## Task brief
Print, exactly as they appear in the listing below, the lines from the line with "camera: 30 degrees left, 5 degrees down" to the line with "(447, 408) = (564, 272): black", with both end lines kept.

## Material provided
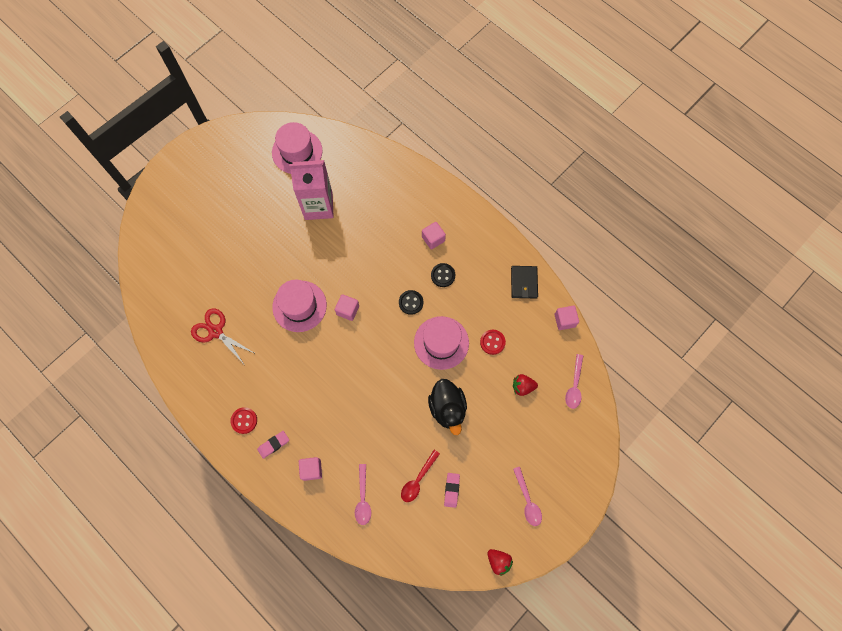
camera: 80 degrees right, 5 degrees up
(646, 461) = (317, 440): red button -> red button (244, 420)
--
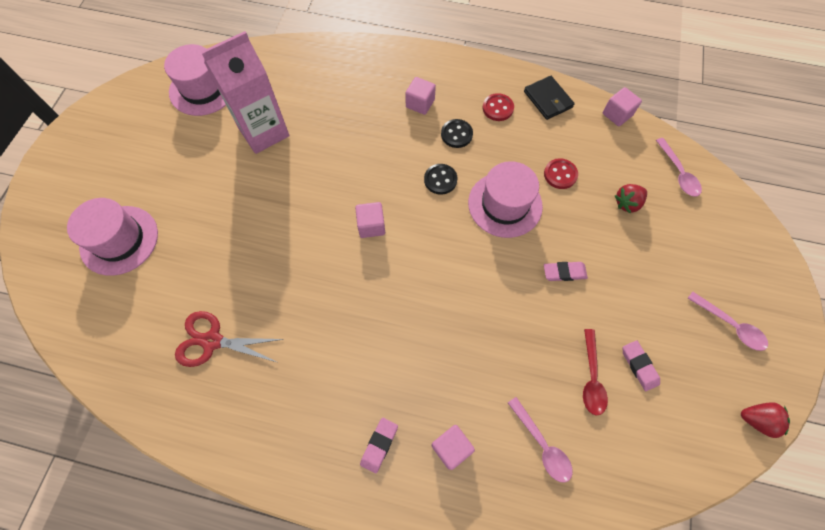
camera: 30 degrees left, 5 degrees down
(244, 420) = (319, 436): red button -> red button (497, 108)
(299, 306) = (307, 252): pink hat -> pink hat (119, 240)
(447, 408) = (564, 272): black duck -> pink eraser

## Answer section
camera: 30 degrees left, 5 degrees down
(244, 420) = (319, 436): red button -> red button (497, 108)
(299, 306) = (307, 252): pink hat -> pink hat (119, 240)
(447, 408) = (564, 272): black duck -> pink eraser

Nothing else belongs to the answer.